TASK DESCRIPTION >> Needed from the data below: all lines that contain the word "diode".

GIVEN RECORDS >>
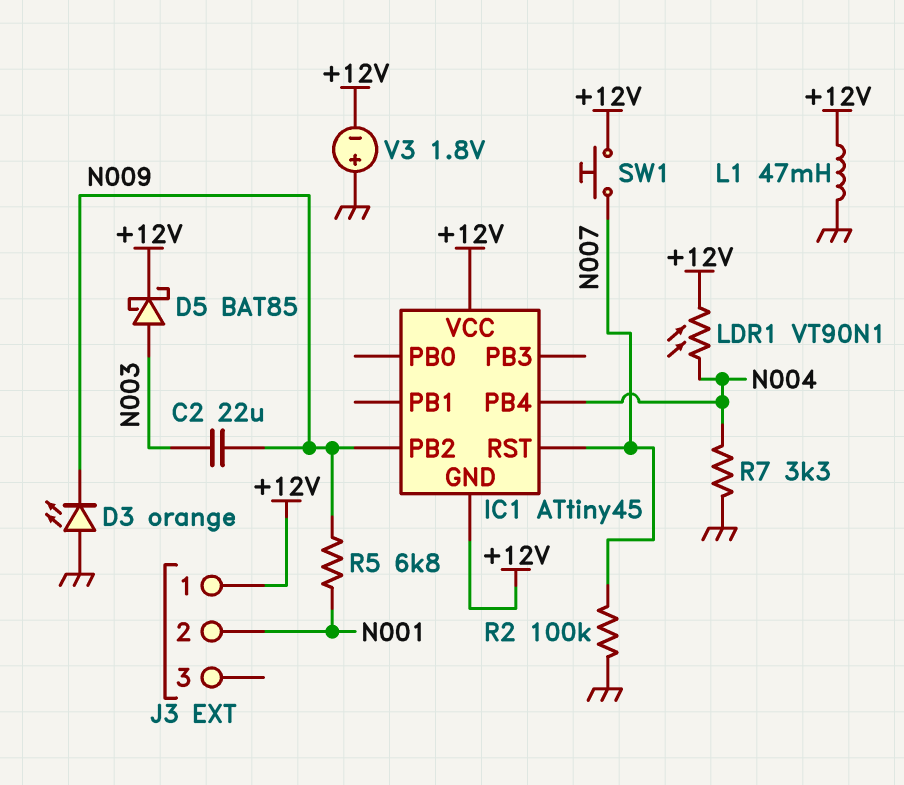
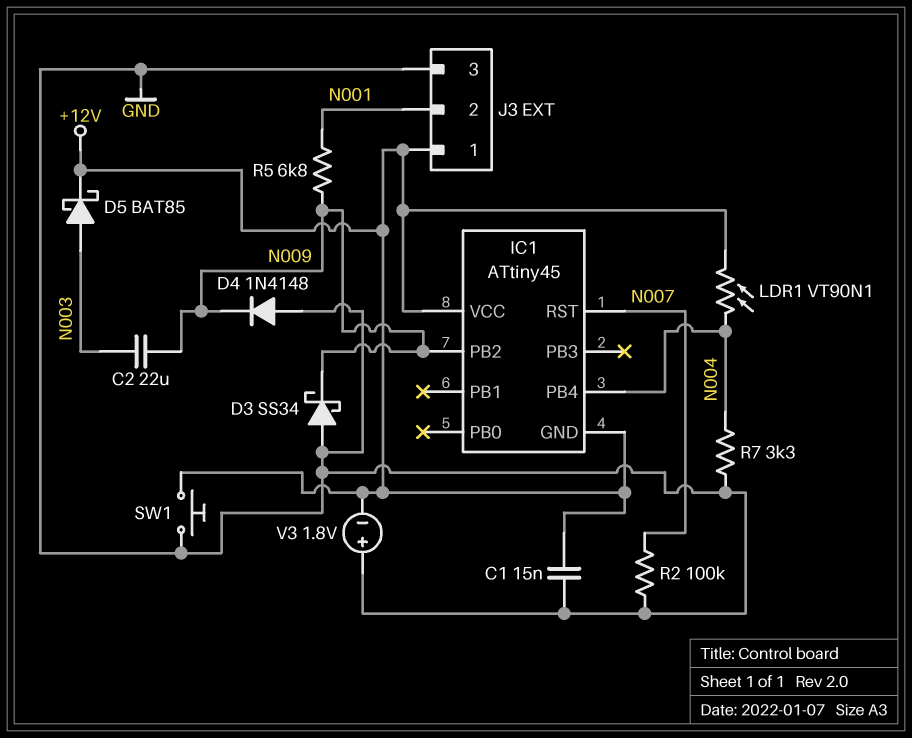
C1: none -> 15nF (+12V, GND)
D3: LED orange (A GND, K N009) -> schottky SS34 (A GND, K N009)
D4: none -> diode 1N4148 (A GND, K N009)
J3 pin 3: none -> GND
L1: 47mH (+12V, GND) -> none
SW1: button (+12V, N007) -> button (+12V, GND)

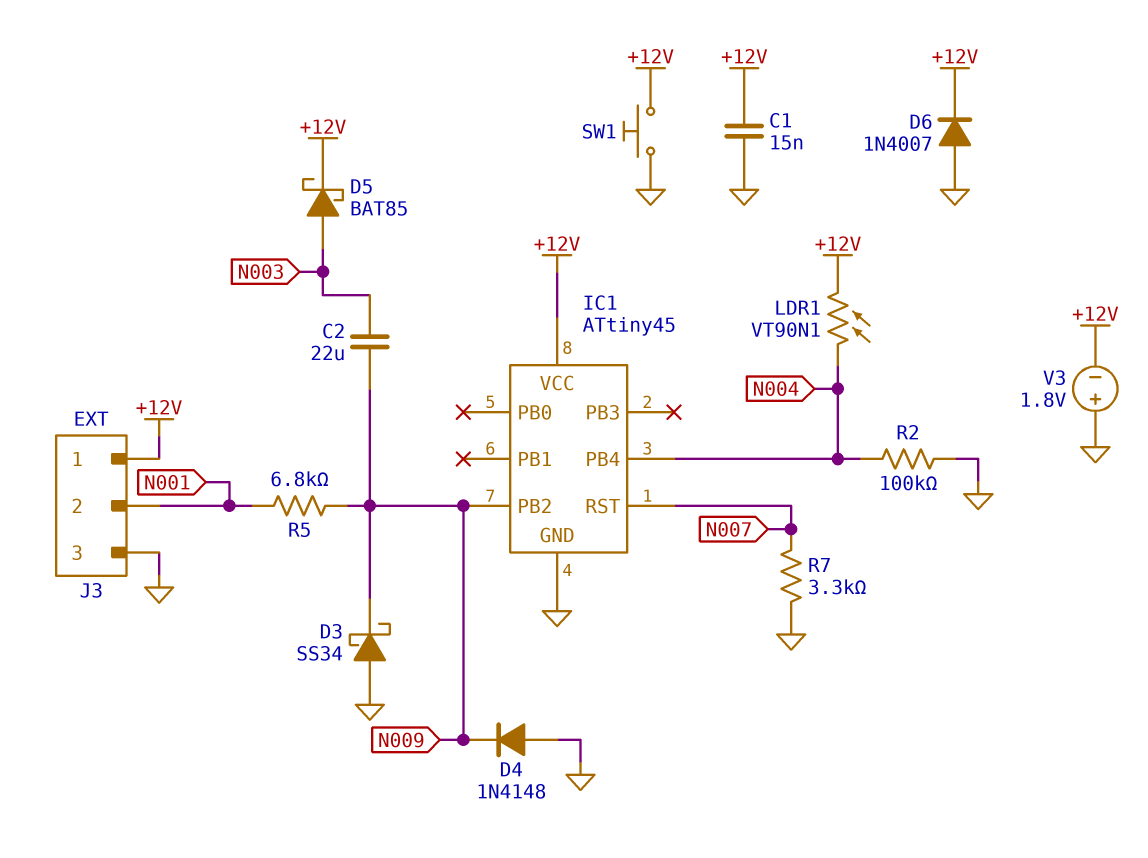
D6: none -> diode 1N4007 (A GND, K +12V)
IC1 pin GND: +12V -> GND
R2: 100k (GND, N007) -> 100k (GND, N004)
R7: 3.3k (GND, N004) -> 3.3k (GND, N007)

RESULT OF THE EXERCISE >>
D4: none -> diode 1N4148 (A GND, K N009)
D6: none -> diode 1N4007 (A GND, K +12V)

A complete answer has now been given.